### REQUIRED ACTION
Give the records below again, word for word. No pictures belong in the copy.

### RECORDS SHOWN
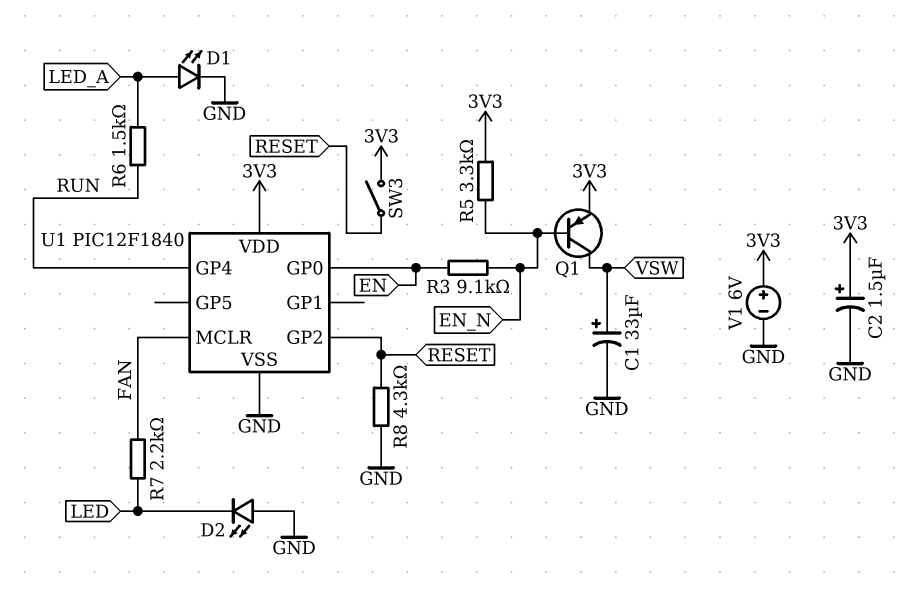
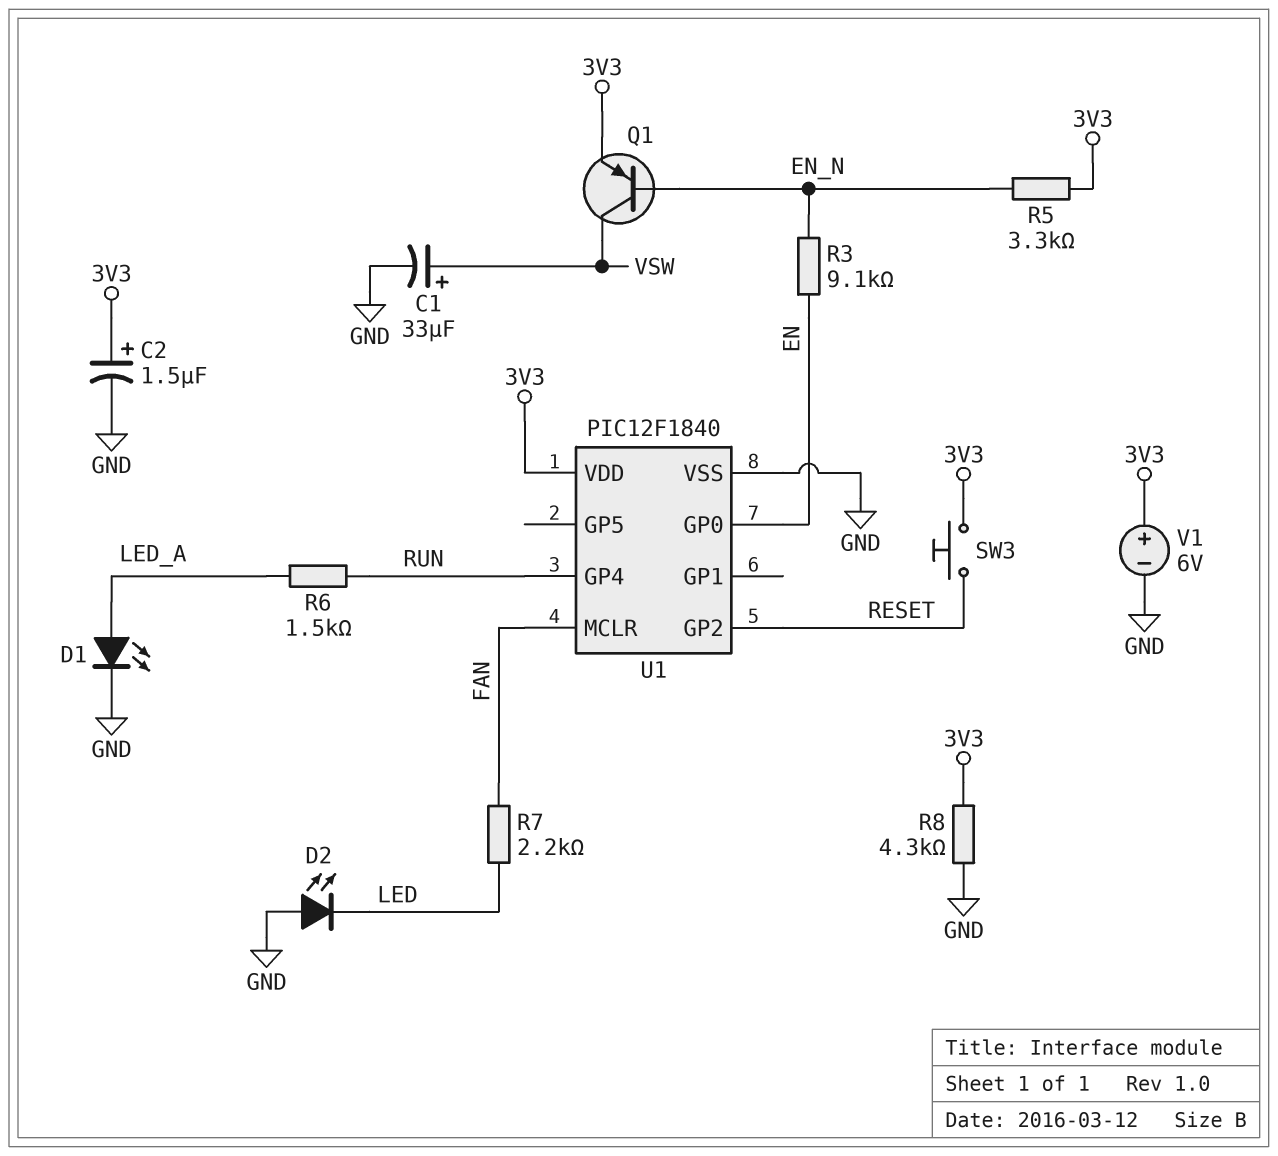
R8: 4.3k (GND, RESET) -> 4.3k (3V3, GND)
SW3: switch (3V3, RESET) -> button (3V3, RESET)

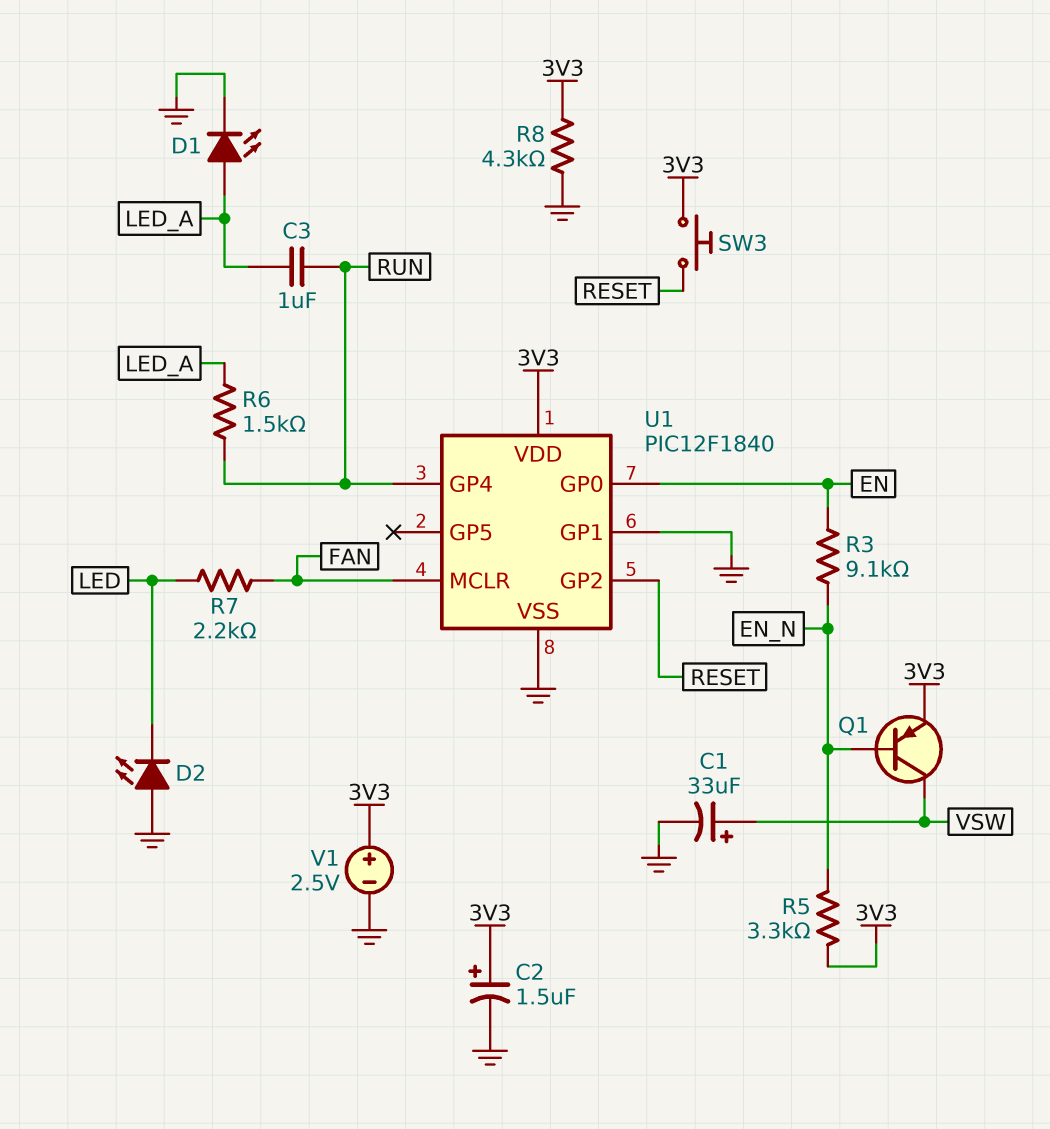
C3: none -> 1uF (LED_A, RUN)
U1 pin GP1: none -> GND
V1: 6V (plus 3V3, minus GND) -> 2.5V (plus 3V3, minus GND)

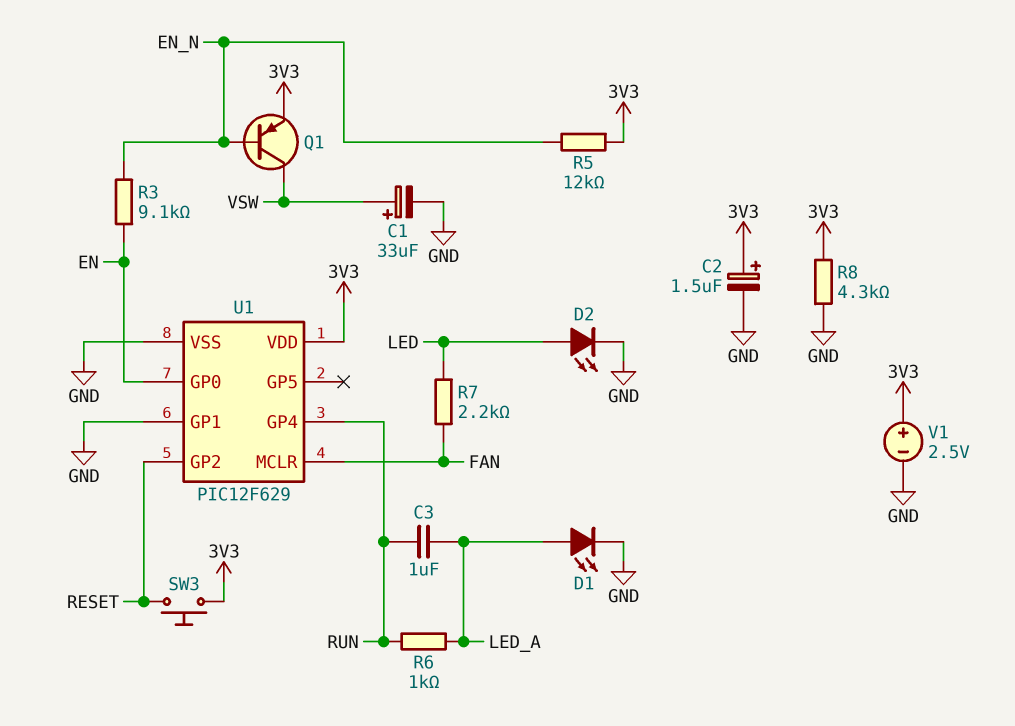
D2: LED (A GND, K LED) -> LED (A LED, K GND)
R5: 3.3k (3V3, EN_N) -> 12k (3V3, EN_N)
R6: 1.5k (LED_A, RUN) -> 1k (LED_A, RUN)
U1: PIC12F1840 -> PIC12F629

### RESPONSE TO THIS TASK
R8: 4.3k (GND, RESET) -> 4.3k (3V3, GND)
SW3: switch (3V3, RESET) -> button (3V3, RESET)

C3: none -> 1uF (LED_A, RUN)
U1 pin GP1: none -> GND
V1: 6V (plus 3V3, minus GND) -> 2.5V (plus 3V3, minus GND)

D2: LED (A GND, K LED) -> LED (A LED, K GND)
R5: 3.3k (3V3, EN_N) -> 12k (3V3, EN_N)
R6: 1.5k (LED_A, RUN) -> 1k (LED_A, RUN)
U1: PIC12F1840 -> PIC12F629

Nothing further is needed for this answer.